◆ WHAT IS EXPECTED
Exclude the images and repeat all remaining entries exactly.

◆ RECORDS FOR THIS EXERCISE
◇ ◇ ◇ ◇

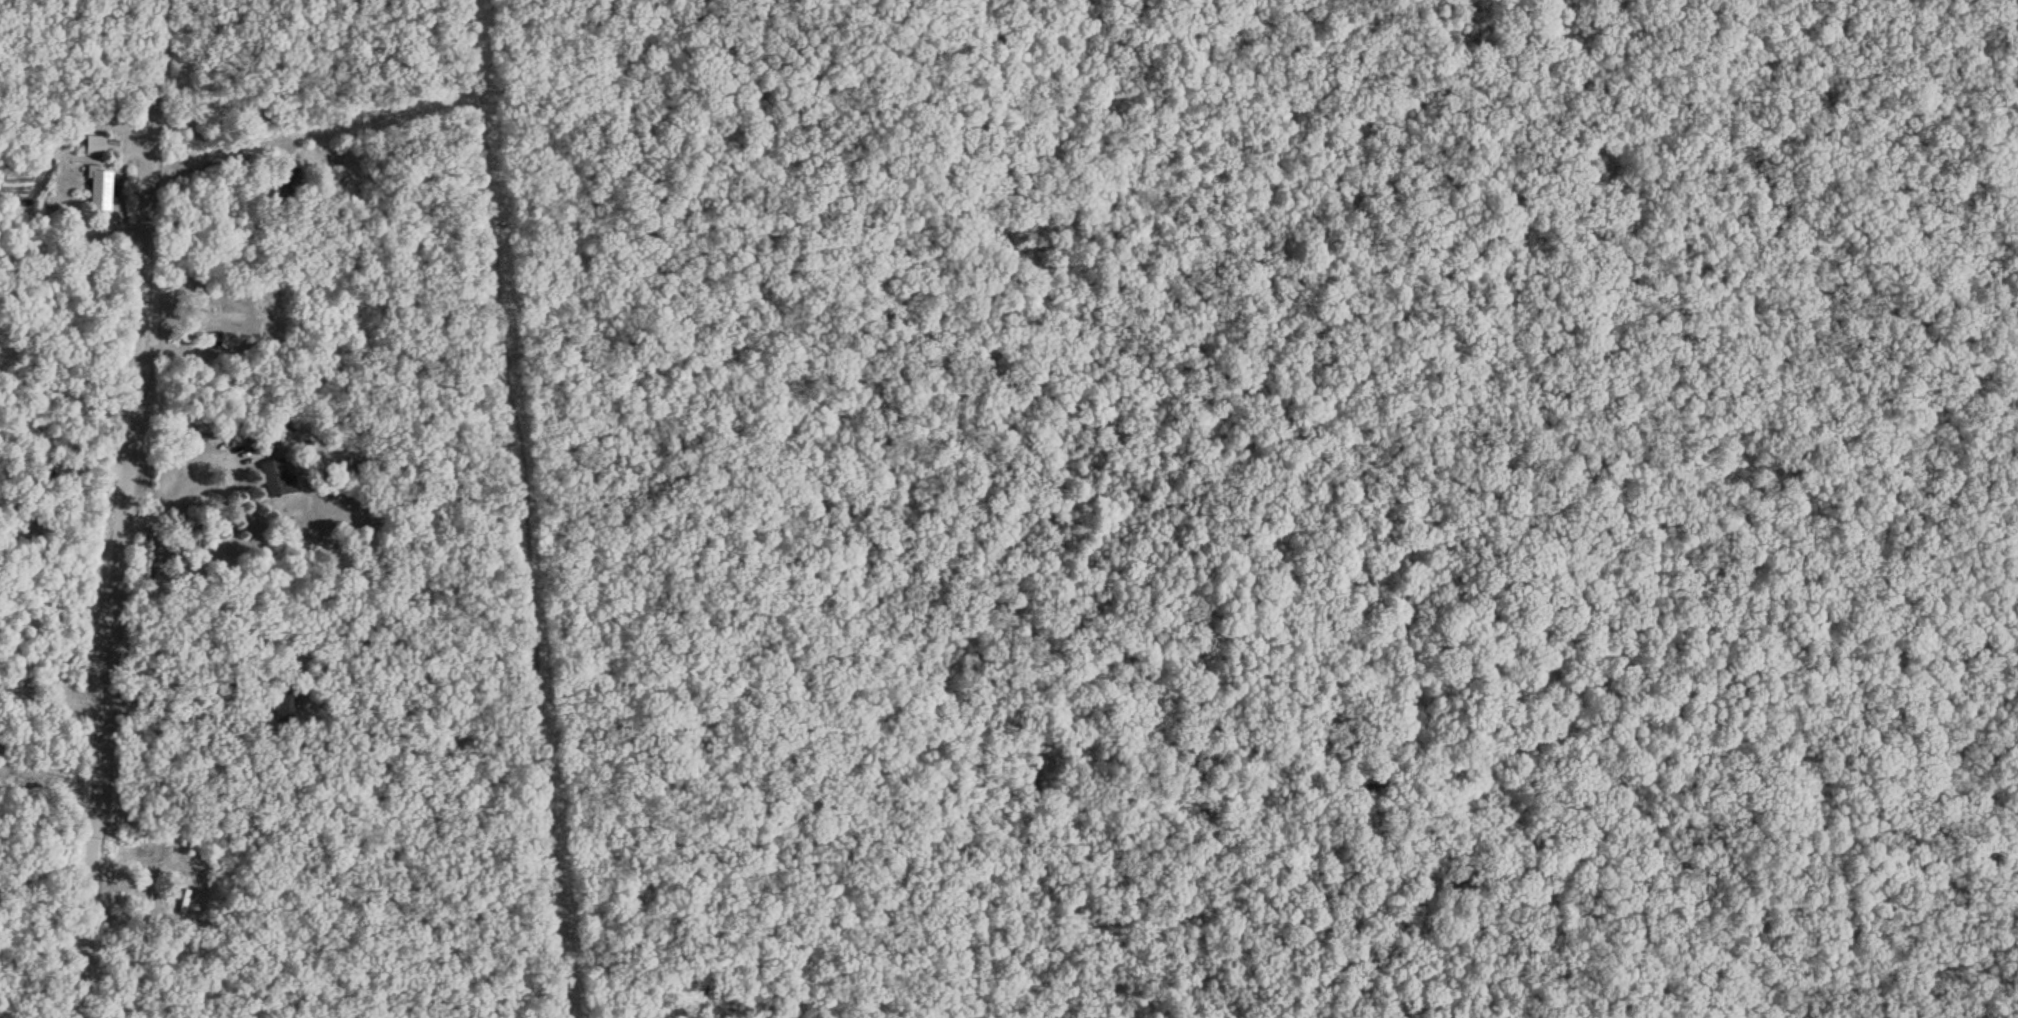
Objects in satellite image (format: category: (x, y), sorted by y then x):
road: (811, 39)
building: (94, 144)
building: (100, 190)
building: (209, 343)
building: (46, 469)
building: (276, 478)
road: (119, 508)
building: (289, 707)

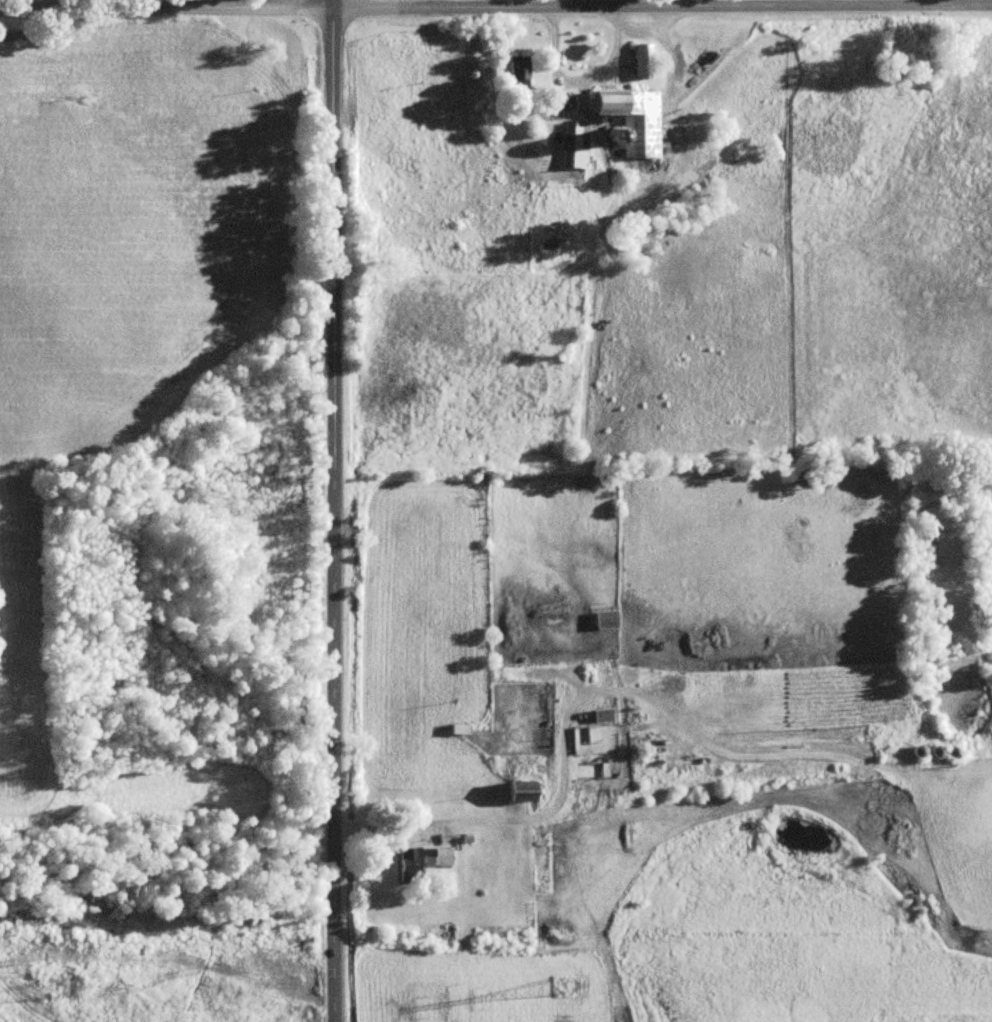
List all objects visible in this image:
road: (686, 3)
road: (933, 3)
road: (62, 4)
road: (495, 8)
road: (644, 24)
building: (642, 62)
road: (576, 74)
building: (515, 75)
building: (555, 102)
building: (631, 120)
building: (575, 147)
road: (334, 511)
road: (584, 692)
building: (599, 716)
building: (456, 730)
building: (517, 793)
building: (419, 862)
power tower: (564, 986)
power tower: (58, 992)

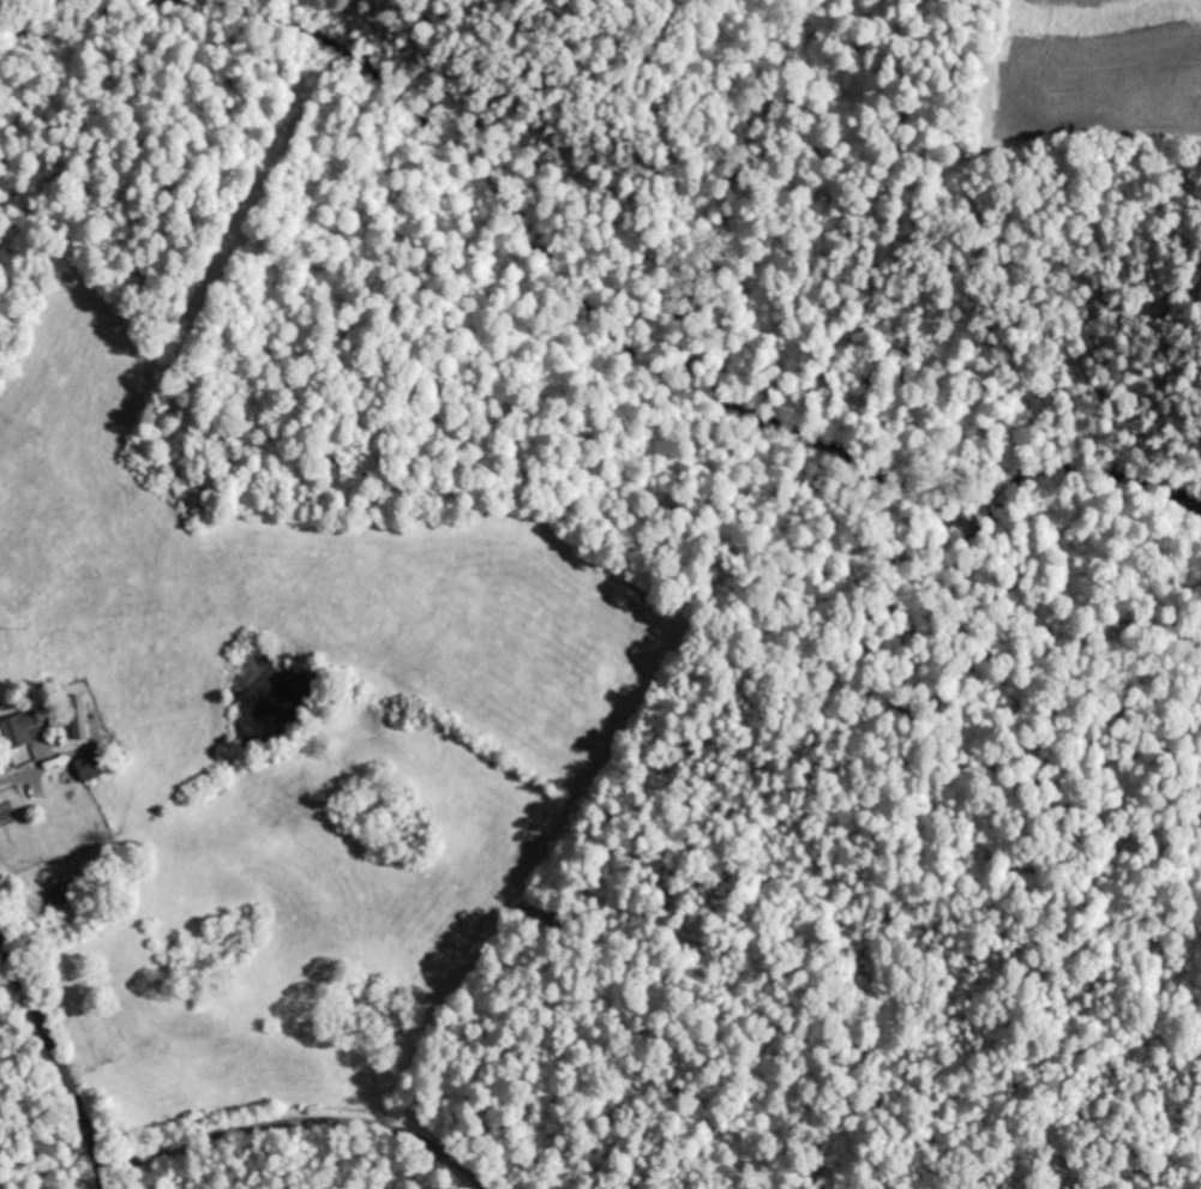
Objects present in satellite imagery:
building: (77, 718)
building: (19, 731)
building: (89, 768)
building: (59, 896)
road: (59, 1056)
road: (296, 1118)

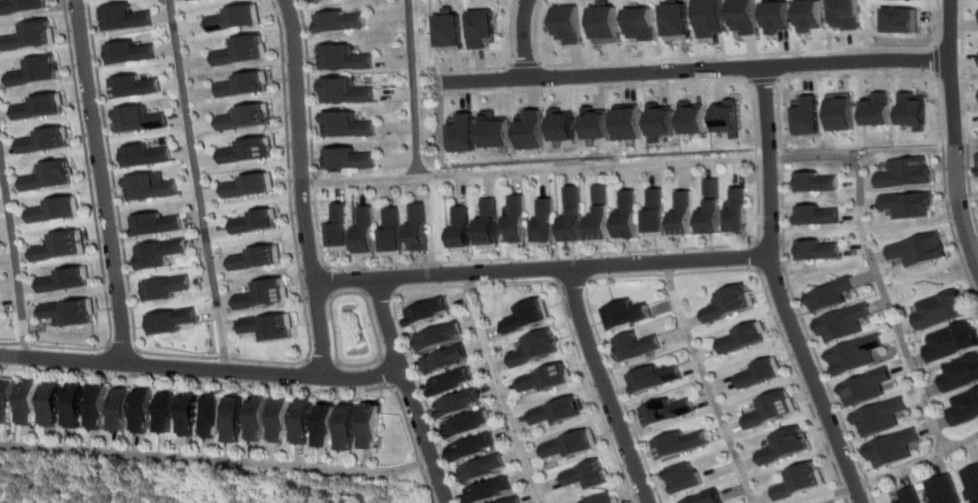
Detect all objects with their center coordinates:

◇ ◇ ◇ ◇

◆ TASK ANSWER
Objects in satellite image (format: category: (x, y), sorted by y then x):
road: (811, 39)
building: (94, 144)
building: (100, 190)
building: (209, 343)
building: (46, 469)
building: (276, 478)
road: (119, 508)
building: (289, 707)

List all objects visible in this image:
road: (686, 3)
road: (933, 3)
road: (62, 4)
road: (495, 8)
road: (644, 24)
building: (642, 62)
road: (576, 74)
building: (515, 75)
building: (555, 102)
building: (631, 120)
building: (575, 147)
road: (334, 511)
road: (584, 692)
building: (599, 716)
building: (456, 730)
building: (517, 793)
building: (419, 862)
power tower: (564, 986)
power tower: (58, 992)

Objects present in satellite imagery:
building: (77, 718)
building: (19, 731)
building: (89, 768)
building: (59, 896)
road: (59, 1056)
road: (296, 1118)

Detect all objects with their center coordinates:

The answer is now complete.